WHAT IS NEEDED » Go through the listing below and output exactly the line with "C4: 6.8nF (GND, NET16) -> none", the line with "U4 pin in-: NET10 -> NET11", and each line between; omit the rest.

SOURCE RECORDS »
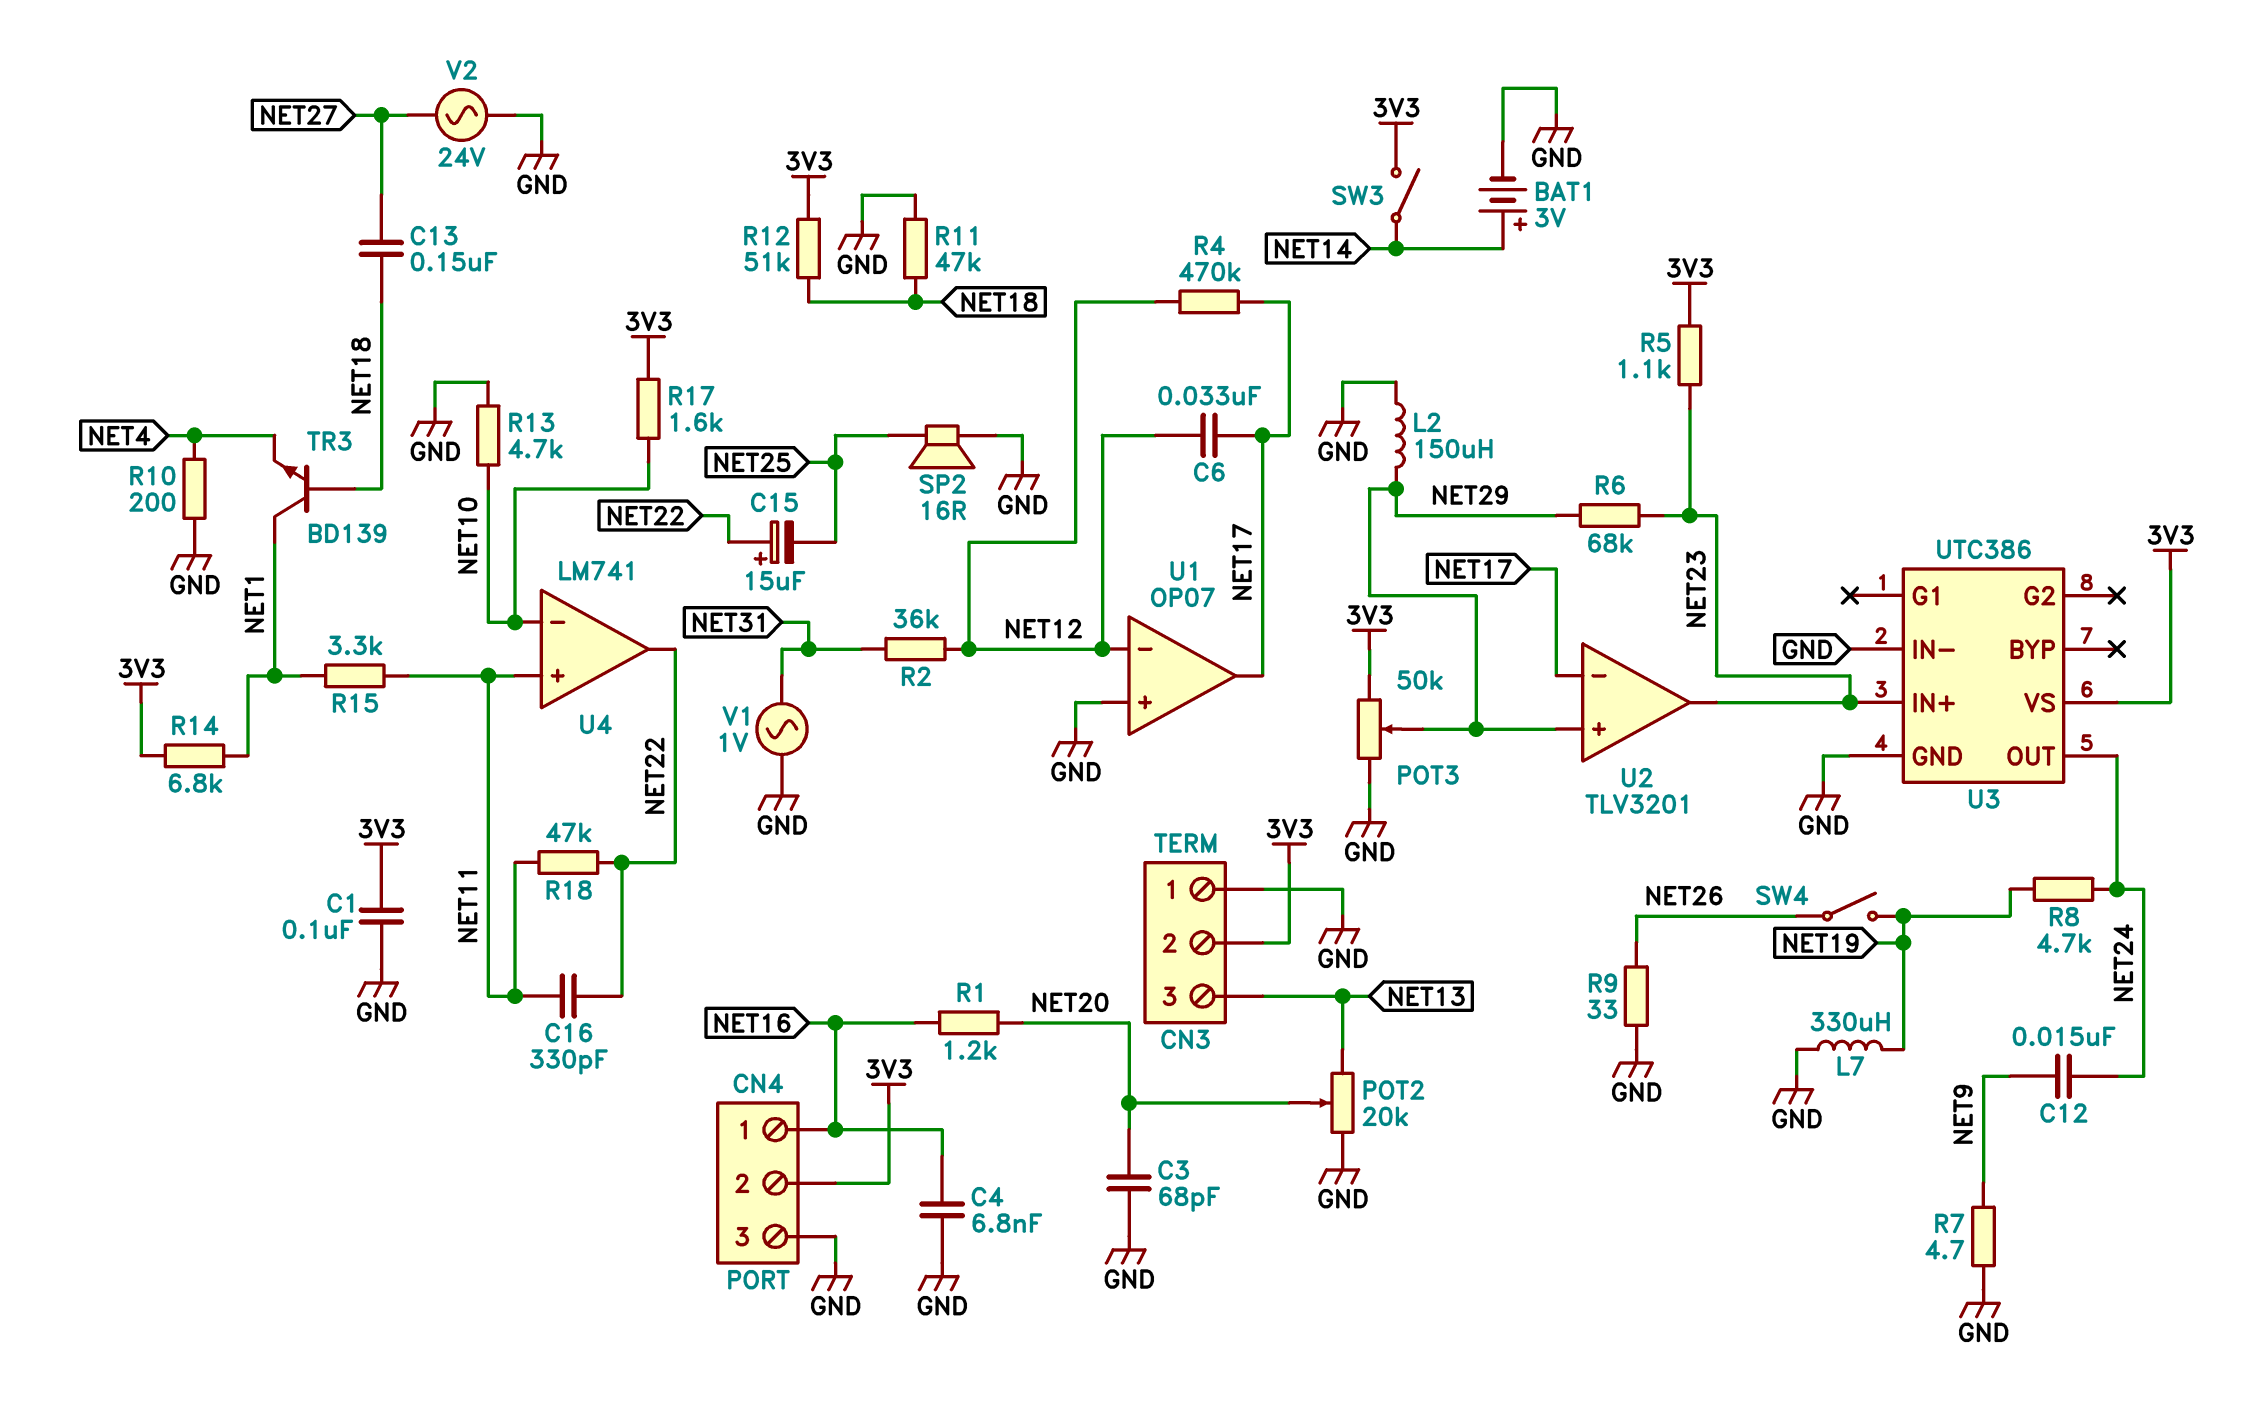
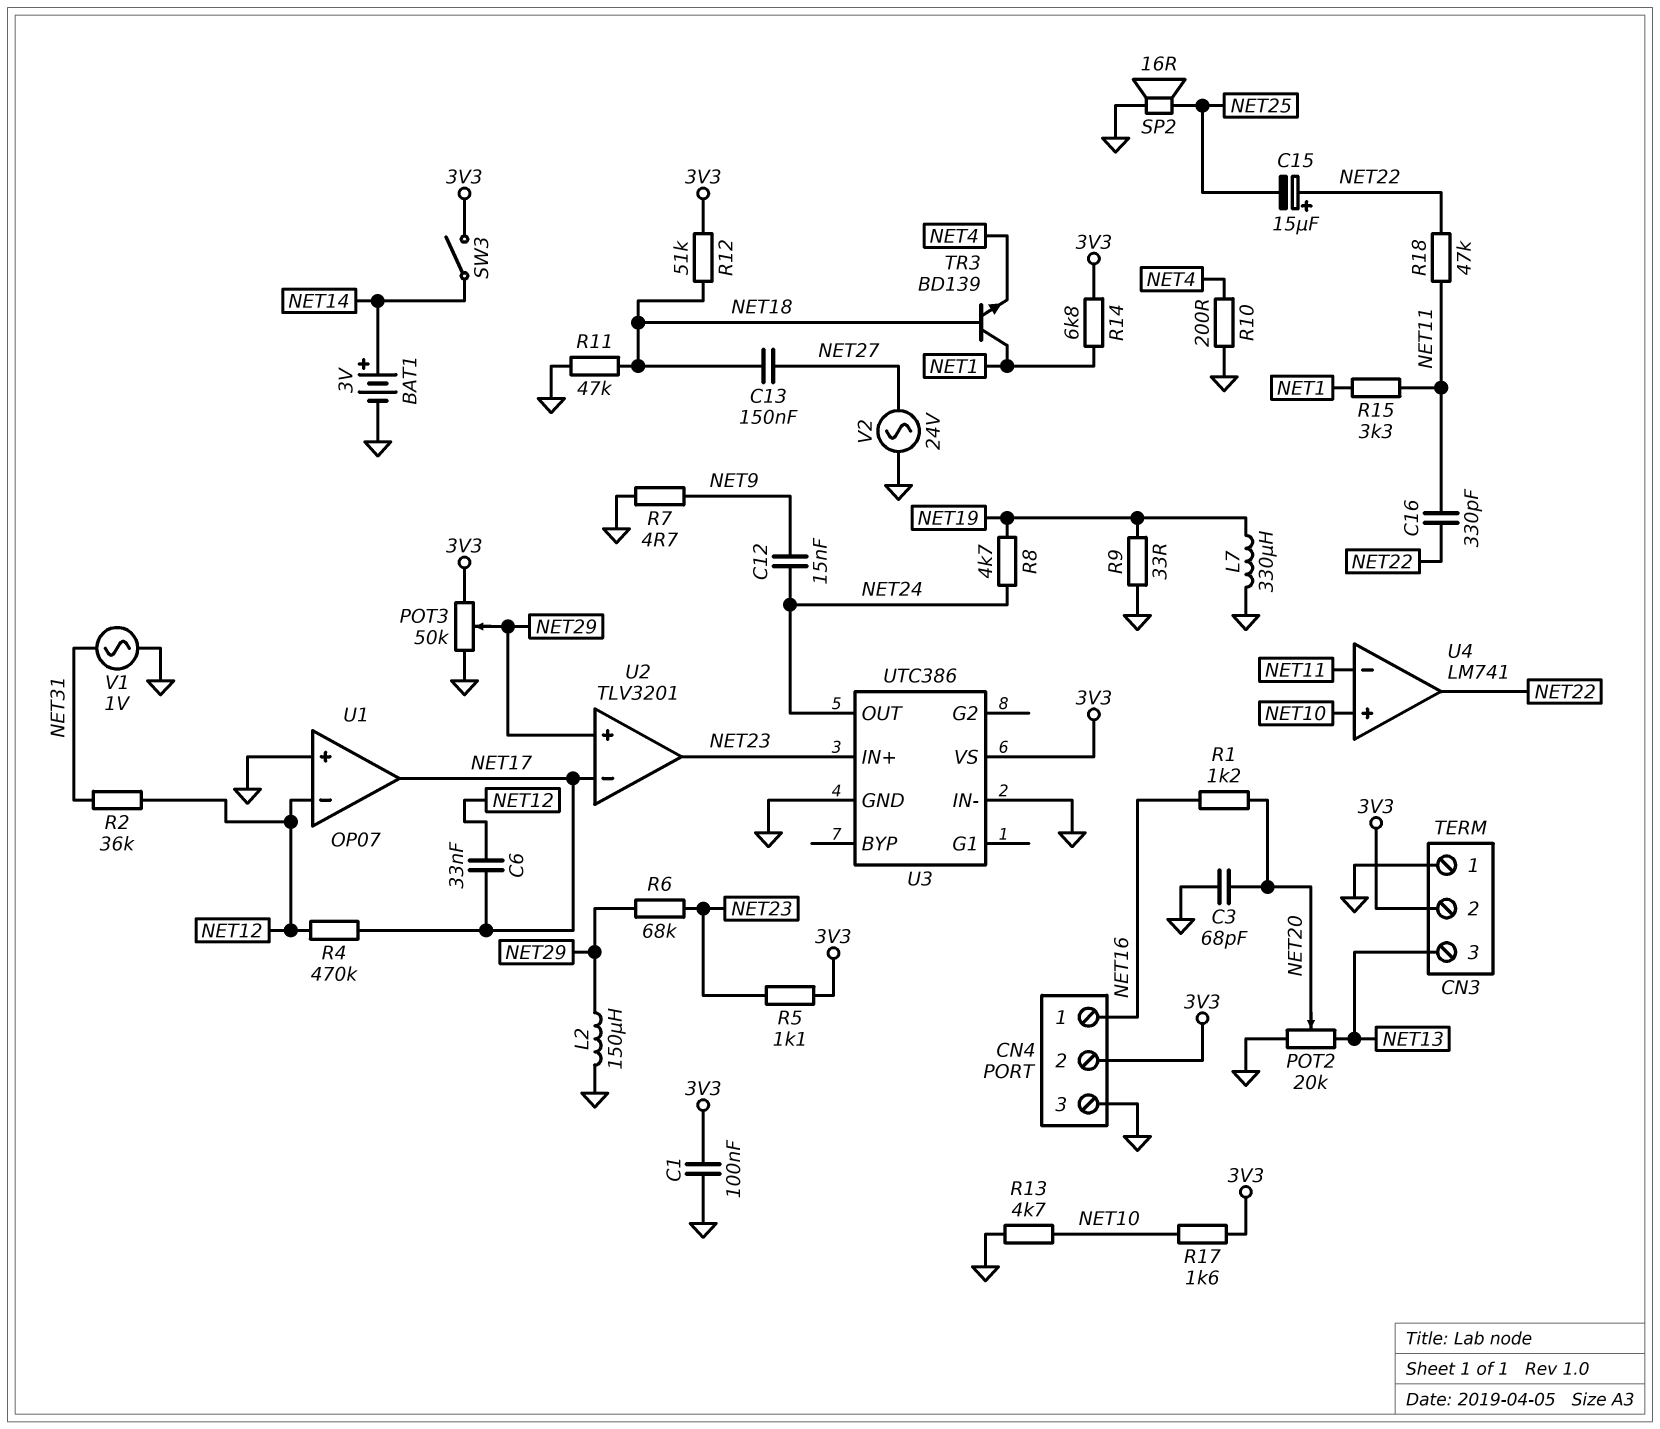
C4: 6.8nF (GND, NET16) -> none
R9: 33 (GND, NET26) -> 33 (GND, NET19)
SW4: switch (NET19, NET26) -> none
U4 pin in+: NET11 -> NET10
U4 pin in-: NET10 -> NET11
---
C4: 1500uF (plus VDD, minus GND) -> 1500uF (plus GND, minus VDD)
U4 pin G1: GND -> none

SOLVED PROBLEM »
C4: 6.8nF (GND, NET16) -> none
R9: 33 (GND, NET26) -> 33 (GND, NET19)
SW4: switch (NET19, NET26) -> none
U4 pin in+: NET11 -> NET10
U4 pin in-: NET10 -> NET11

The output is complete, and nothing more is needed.